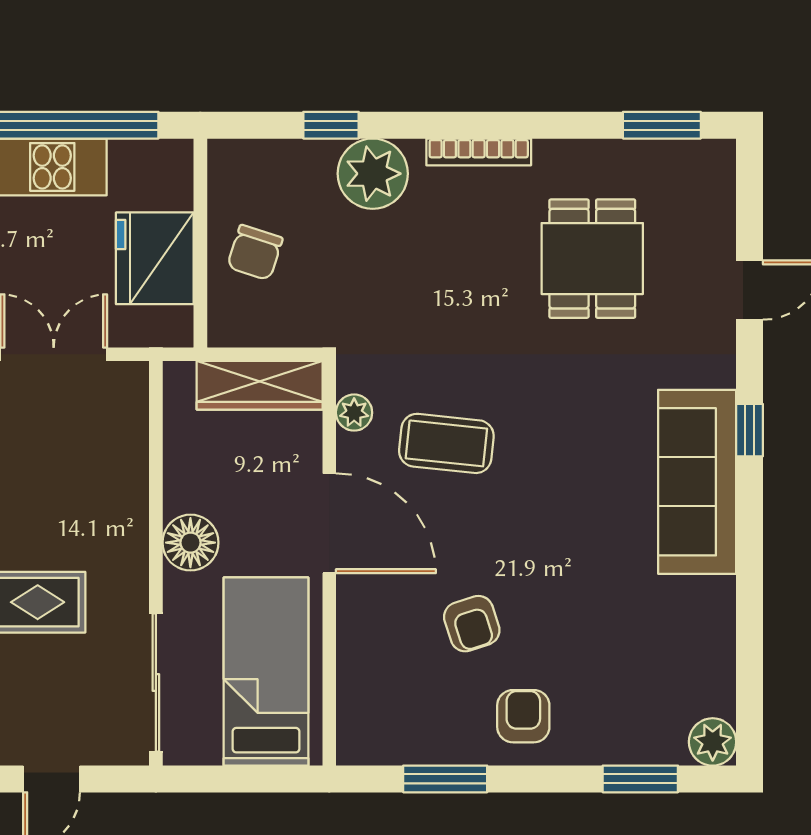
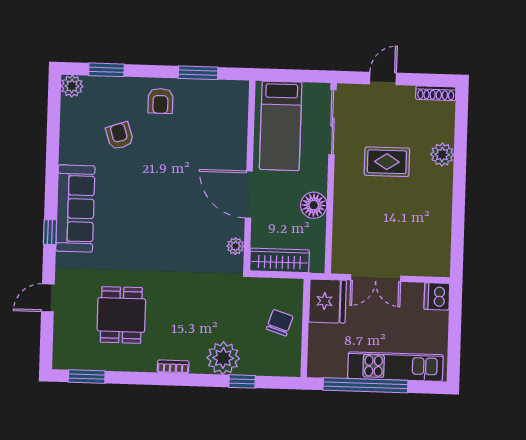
bookcase: (479, 152) -> (173, 367), width x0.64
fridge: (155, 258) -> (327, 301), moved
coffee table: (446, 443) -> (193, 230), removed
floor lamp: (190, 543) -> (314, 205), moved
armchair: (472, 624) -> (120, 136), moved

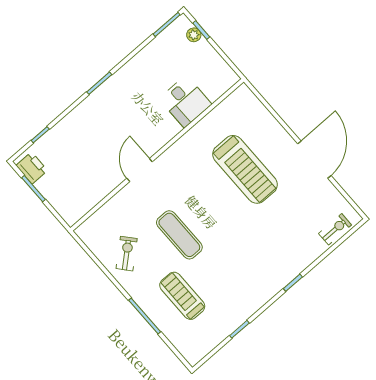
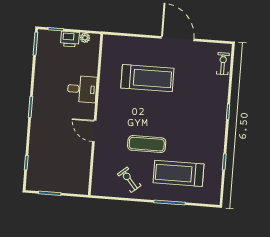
plant: (194, 35) -> (85, 38), moved
desk: (185, 101) -> (82, 89), moved
printer: (32, 168) -> (70, 39), moved, turned 180
treadmill: (182, 296) -> (179, 173), width x1.37, depth x1.38

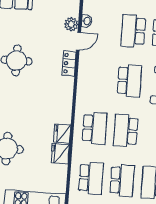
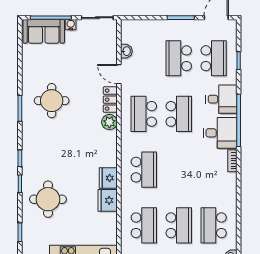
plant: (71, 24) -> (109, 122), moved
door: (79, 41) -> (119, 74), swing flipped
school desk: (126, 131) -> (144, 114), moved

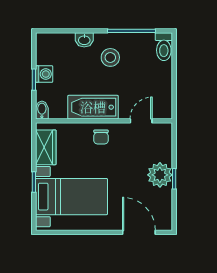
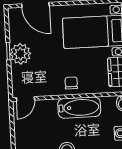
door: (141, 121) -> (25, 99), moved

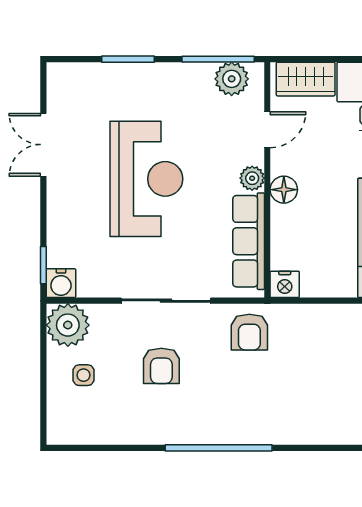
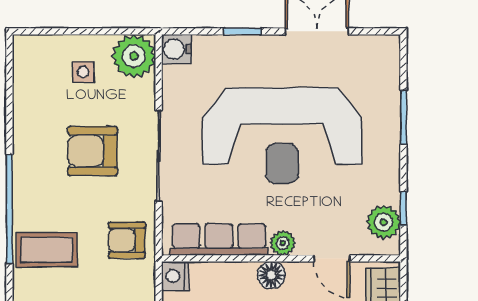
window: (218, 59) -> (403, 208), width x0.46
reception desk: (146, 179) -> (282, 136), width x1.36, depth x1.30
window: (43, 265) -> (242, 31), moved
armchair: (161, 366) -> (93, 151), width x1.38, depth x1.38
coffee table: (259, 411) -> (47, 250), added

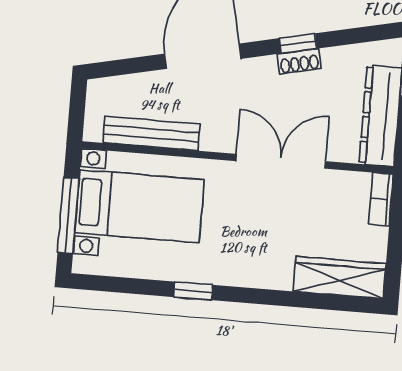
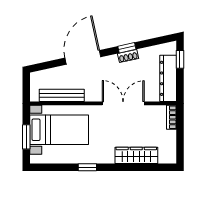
window: (68, 215) -> (26, 137), width x0.69
wardrobe: (340, 278) -> (136, 155), moved

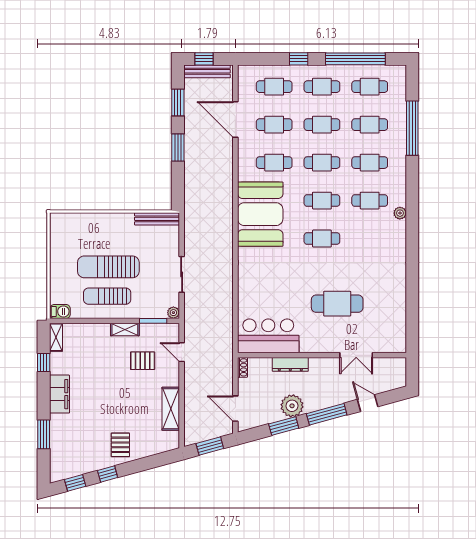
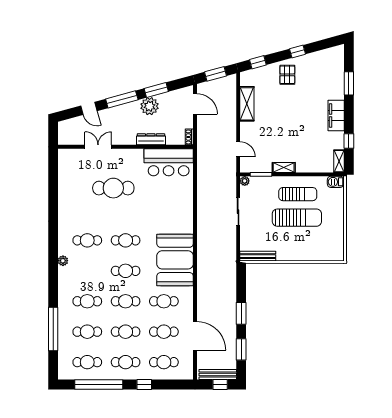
cafe table: (370, 201) -> (87, 240), moved
pallet: (143, 361) -> (269, 142), removed
window: (75, 483) -> (258, 62), moved

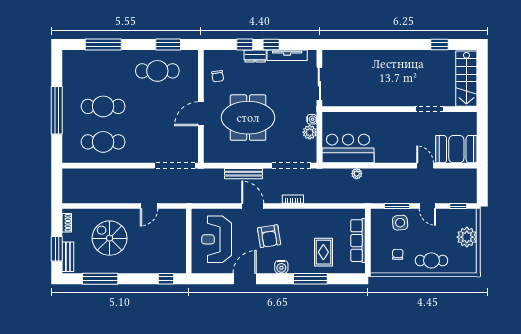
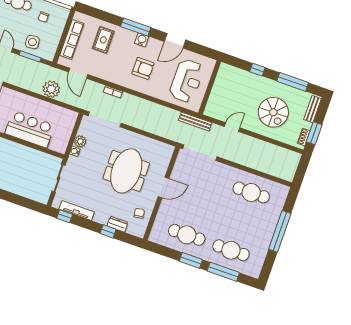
window: (168, 44) -> (191, 260), moved
window: (271, 44) -> (65, 216), moved
dresser: (255, 56) -> (117, 224), moved
cafe table: (103, 106) -> (231, 250), moved
meeting table: (248, 118) -> (126, 171), turned 90
bar counter: (348, 149) -> (30, 129), moved, turned 180
bench: (244, 174) -> (195, 122), moved
plant: (357, 174) -> (51, 89), width x1.88, depth x1.88
door: (253, 206) -> (78, 73), moved
armchair: (269, 236) -> (143, 68), turned 99
window: (57, 249) -> (314, 133), moved
window: (166, 279) -> (257, 70), moved
window: (310, 279) -> (136, 27), moved

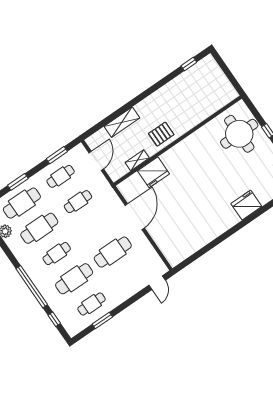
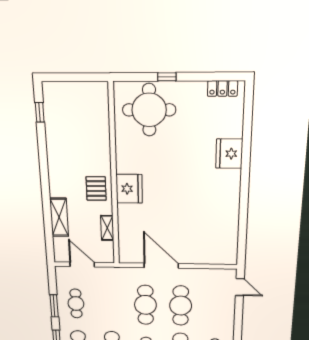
window: (57, 155) -> (54, 306), moved
fridge: (153, 172) -> (129, 189), moved
cafe table: (78, 202) -> (145, 305), moved, width x1.37, depth x1.35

^^^^^^^^^^^^^^^^

● **AIM OF THE TASK**: When the word "fridge" appears in a line of the listing, pull that line out.

● **FINISHED TASK**:
fridge: (155, 258) -> (327, 301), moved
fridge: (153, 172) -> (129, 189), moved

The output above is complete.